Exercise aim >> The lines from the one containing "purple pawn [621,424,653,474] -> none" through the end of the entries are what to output; reproduce them exactly and add nothing.

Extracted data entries

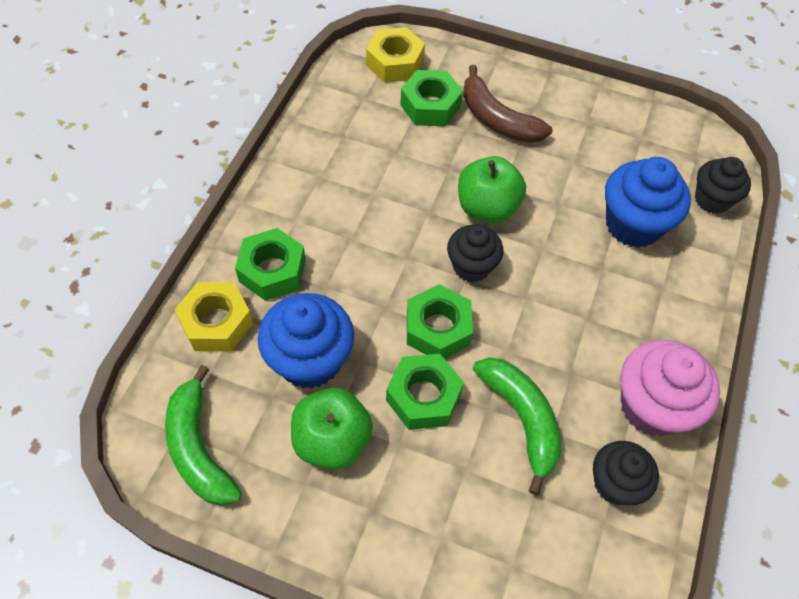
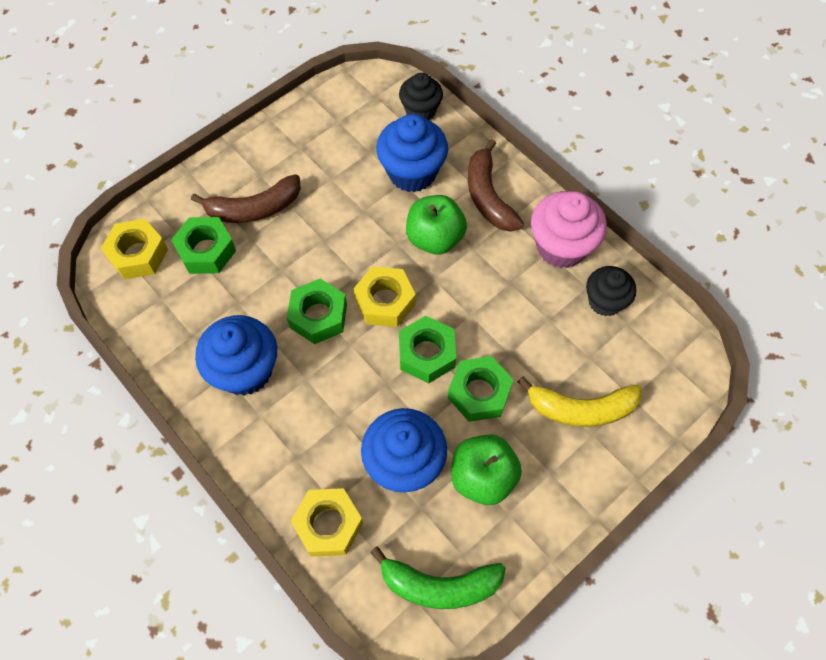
camera: 60 degrees left, 5 degrees up
green nut [235,228,306,301] -> green nut moved to [287,278,347,344]
black cupcake [447,225,503,282] -> yellow nut [354,266,416,327]
green apple [458,156,526,223] -> green apple moved to [406,195,467,254]
green banana [473,357,561,495] -> none
none -> blue cupcake [195,315,277,396]
none -> brown banana [468,139,524,231]
none -> yellow banana [518,376,642,427]

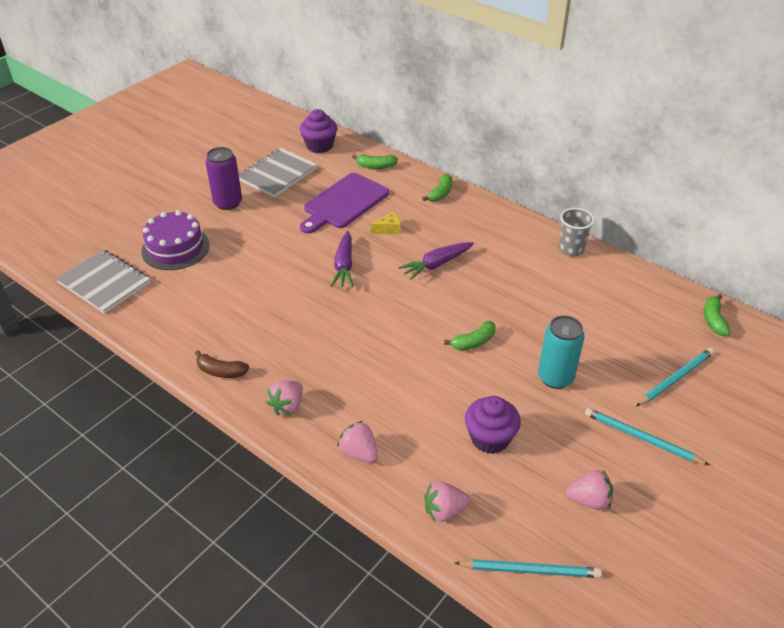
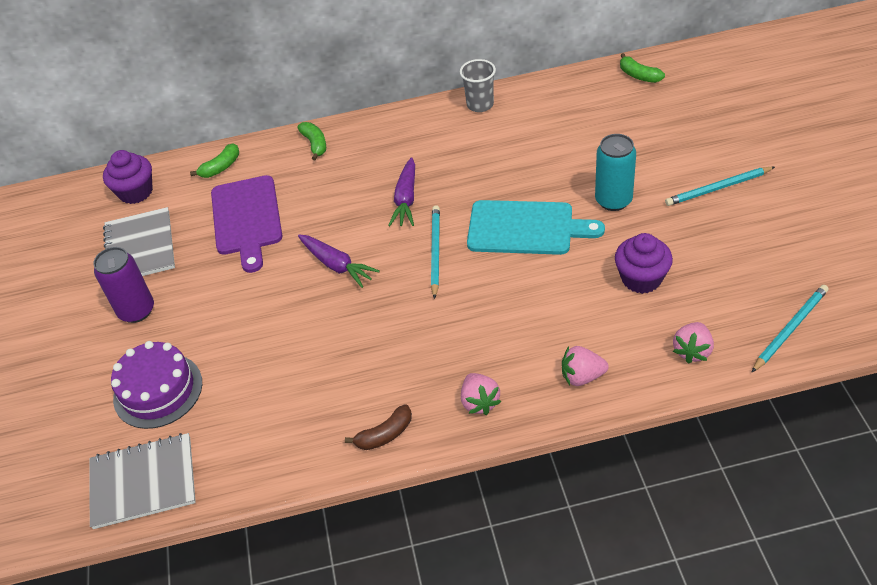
camera: 45 degrees left, 5 degrees up
yellow cheese [371,211,401,234] -> none
green banana [444,321,495,351] -> turquoise cutting board [467,200,605,255]
pink strawberry [566,469,613,510] -> none
turquoise pencil [636,348,714,406] -> turquoise pencil moved to [431,205,440,299]

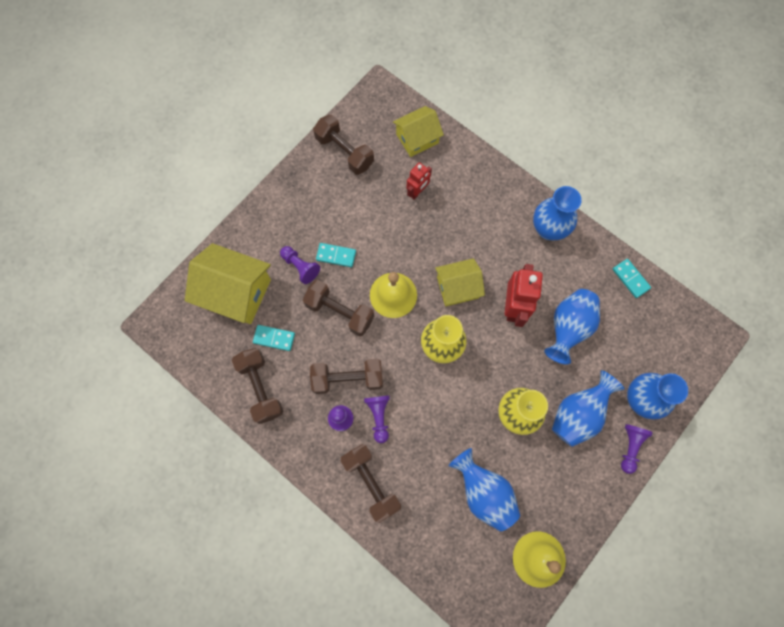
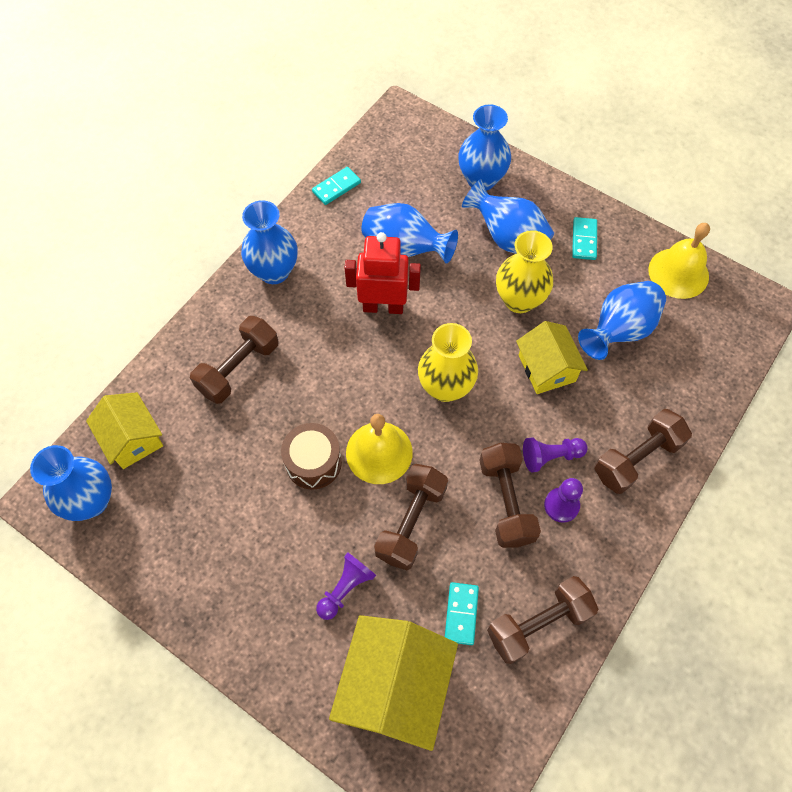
camera: 95 degrees left, 10 degrees down
brown dumbbell [313,115,374,175] -> brown dumbbell moved to [190,316,279,404]
turquoise domino [316,243,356,267] -> turquoise domino moved to [572,217,597,260]
red robot [406,162,432,199] -> none
yellow house [435,258,485,306] -> yellow house moved to [516,321,588,394]
purple pawn [621,424,653,474] -> none
none -> blue vase [30,445,112,521]
none -> brown drum [281,423,342,490]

Answer to this problem >>
purple pawn [621,424,653,474] -> none
none -> blue vase [30,445,112,521]
none -> brown drum [281,423,342,490]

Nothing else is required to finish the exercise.